*DATA SUPPLIED:*
⟨

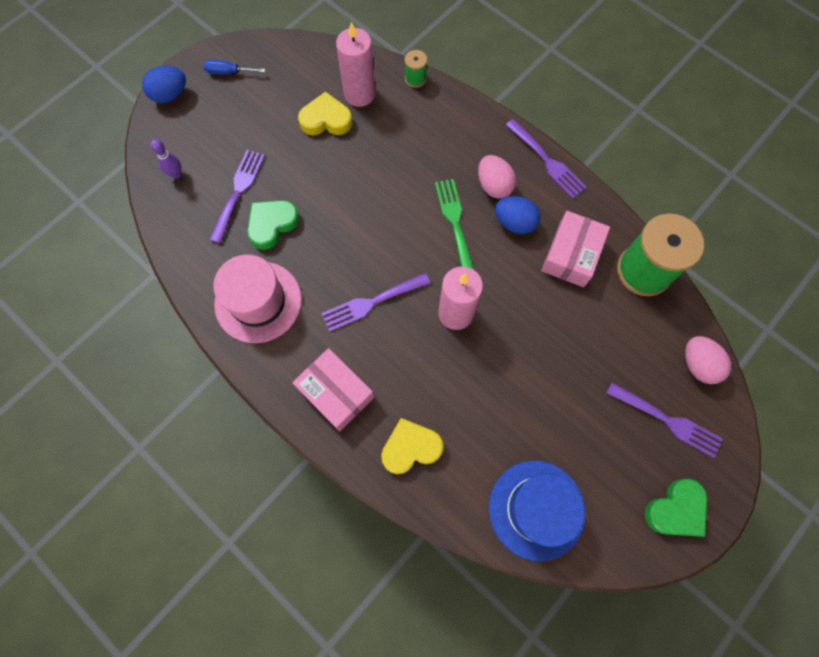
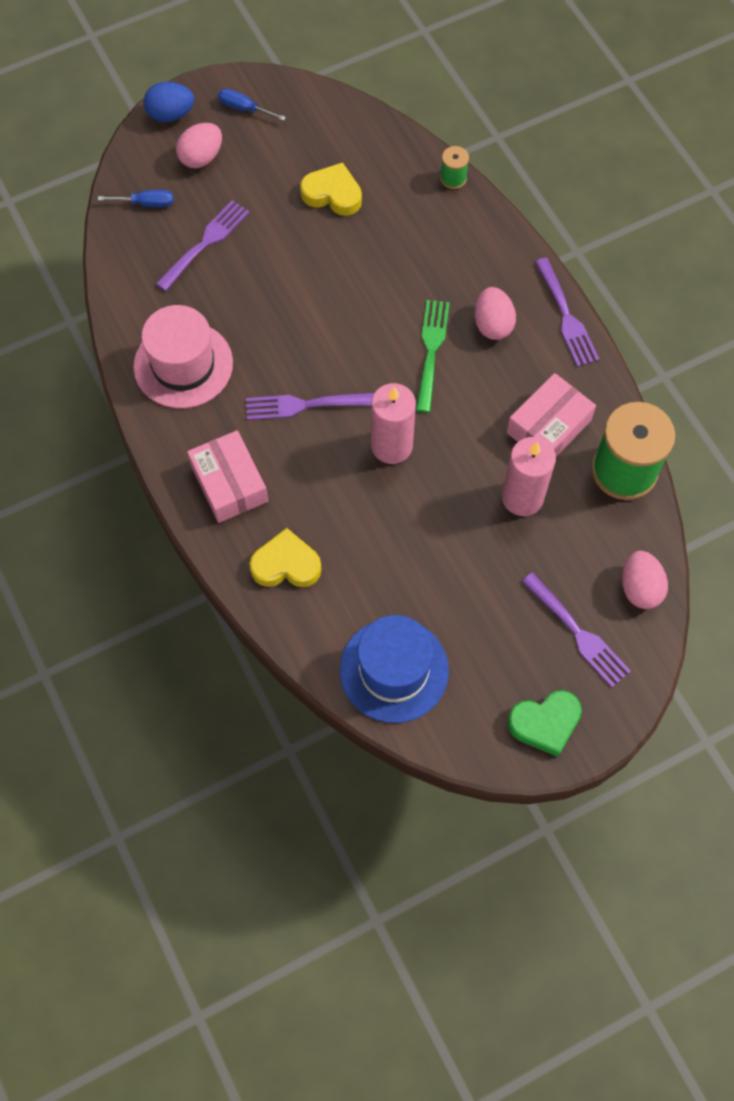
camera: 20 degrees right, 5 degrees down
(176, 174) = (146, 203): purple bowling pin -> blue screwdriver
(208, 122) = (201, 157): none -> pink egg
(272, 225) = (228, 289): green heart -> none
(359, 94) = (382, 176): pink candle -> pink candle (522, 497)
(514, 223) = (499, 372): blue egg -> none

⟩
⟨

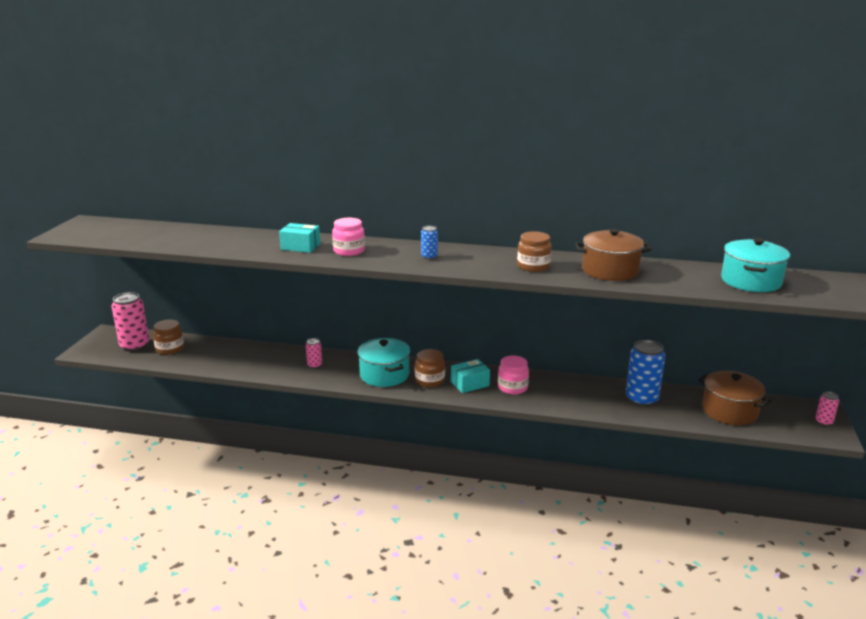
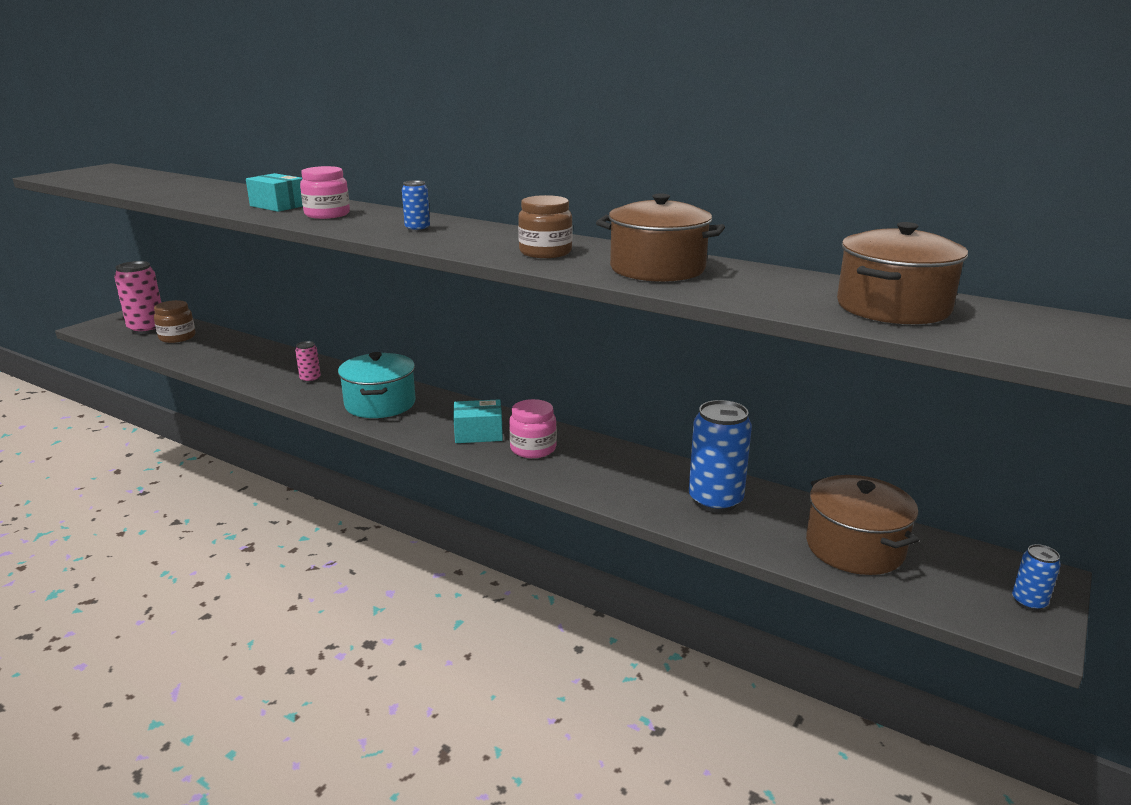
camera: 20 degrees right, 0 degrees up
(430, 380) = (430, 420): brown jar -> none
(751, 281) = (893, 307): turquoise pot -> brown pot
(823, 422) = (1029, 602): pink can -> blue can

⟩
⟨

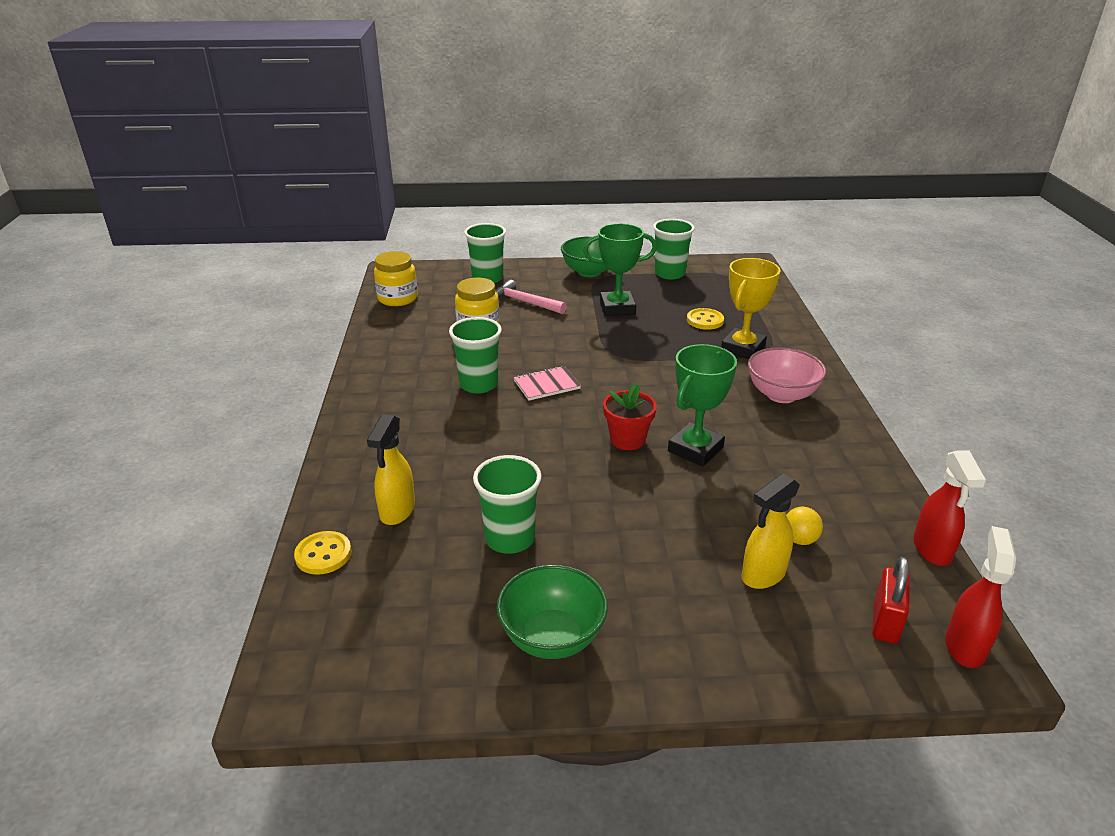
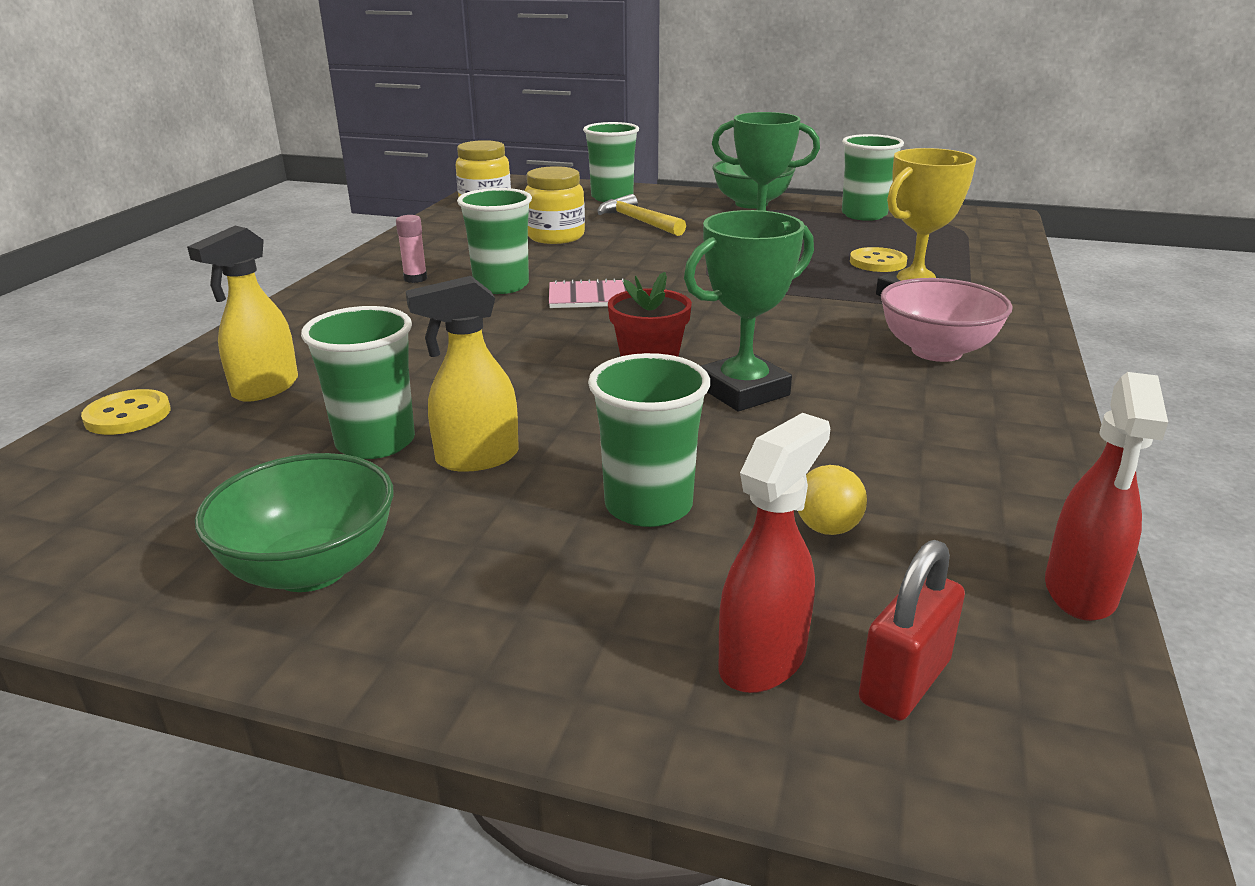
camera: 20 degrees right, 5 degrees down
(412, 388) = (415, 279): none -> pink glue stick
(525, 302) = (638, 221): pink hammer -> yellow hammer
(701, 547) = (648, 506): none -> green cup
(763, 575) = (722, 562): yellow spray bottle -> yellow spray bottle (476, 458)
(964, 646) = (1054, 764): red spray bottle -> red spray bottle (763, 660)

⟩

*TASK REQUIREMENTS:*
Could you return exactly the lines above from the line with "(359, 94) = (382, 176): pink" to the line with "(514, 223) = (499, 372): blue egg -> none", both included, and nothing else?

*RESPONSE FOR THIS EXERCISE:*
(359, 94) = (382, 176): pink candle -> pink candle (522, 497)
(514, 223) = (499, 372): blue egg -> none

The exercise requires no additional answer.